PROBLEM TO WORK ON -
Your answer should consist of all lines in the listing that hold the word "none".

※ ※ ※

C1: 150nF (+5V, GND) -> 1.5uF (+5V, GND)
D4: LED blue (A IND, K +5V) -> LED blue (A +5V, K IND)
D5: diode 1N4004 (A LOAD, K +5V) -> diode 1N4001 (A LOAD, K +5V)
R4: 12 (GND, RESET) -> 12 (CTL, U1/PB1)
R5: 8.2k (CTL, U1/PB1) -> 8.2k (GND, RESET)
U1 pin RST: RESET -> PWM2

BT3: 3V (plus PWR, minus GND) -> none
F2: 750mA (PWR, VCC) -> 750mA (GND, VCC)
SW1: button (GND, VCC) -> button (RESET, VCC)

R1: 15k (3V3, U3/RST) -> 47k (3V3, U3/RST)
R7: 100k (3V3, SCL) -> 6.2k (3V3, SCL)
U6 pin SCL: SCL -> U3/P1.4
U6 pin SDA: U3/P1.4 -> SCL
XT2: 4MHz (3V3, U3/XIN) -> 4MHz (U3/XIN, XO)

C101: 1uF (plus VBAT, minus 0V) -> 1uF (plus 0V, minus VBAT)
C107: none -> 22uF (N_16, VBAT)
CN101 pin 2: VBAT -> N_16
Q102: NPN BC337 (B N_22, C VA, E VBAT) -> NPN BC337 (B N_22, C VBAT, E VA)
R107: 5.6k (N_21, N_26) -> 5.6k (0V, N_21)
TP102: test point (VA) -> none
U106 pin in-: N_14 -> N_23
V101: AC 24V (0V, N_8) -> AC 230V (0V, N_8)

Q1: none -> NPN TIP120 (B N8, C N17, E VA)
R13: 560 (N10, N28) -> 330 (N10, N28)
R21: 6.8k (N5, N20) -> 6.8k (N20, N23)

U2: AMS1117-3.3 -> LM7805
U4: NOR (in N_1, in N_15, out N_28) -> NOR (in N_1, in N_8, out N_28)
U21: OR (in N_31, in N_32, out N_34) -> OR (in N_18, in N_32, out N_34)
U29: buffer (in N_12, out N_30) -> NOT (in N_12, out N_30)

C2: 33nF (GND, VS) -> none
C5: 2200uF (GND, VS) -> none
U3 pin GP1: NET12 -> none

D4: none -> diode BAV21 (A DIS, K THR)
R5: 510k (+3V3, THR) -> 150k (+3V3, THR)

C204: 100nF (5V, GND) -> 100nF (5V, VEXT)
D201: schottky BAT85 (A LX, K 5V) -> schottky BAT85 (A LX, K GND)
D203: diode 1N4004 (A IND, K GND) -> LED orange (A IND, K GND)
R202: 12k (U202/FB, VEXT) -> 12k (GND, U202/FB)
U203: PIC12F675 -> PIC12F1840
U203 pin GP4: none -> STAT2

※ ※ ※

EXERCISE SOLUTION -
BT3: 3V (plus PWR, minus GND) -> none
C107: none -> 22uF (N_16, VBAT)
TP102: test point (VA) -> none
Q1: none -> NPN TIP120 (B N8, C N17, E VA)
C2: 33nF (GND, VS) -> none
C5: 2200uF (GND, VS) -> none
U3 pin GP1: NET12 -> none
D4: none -> diode BAV21 (A DIS, K THR)
U203 pin GP4: none -> STAT2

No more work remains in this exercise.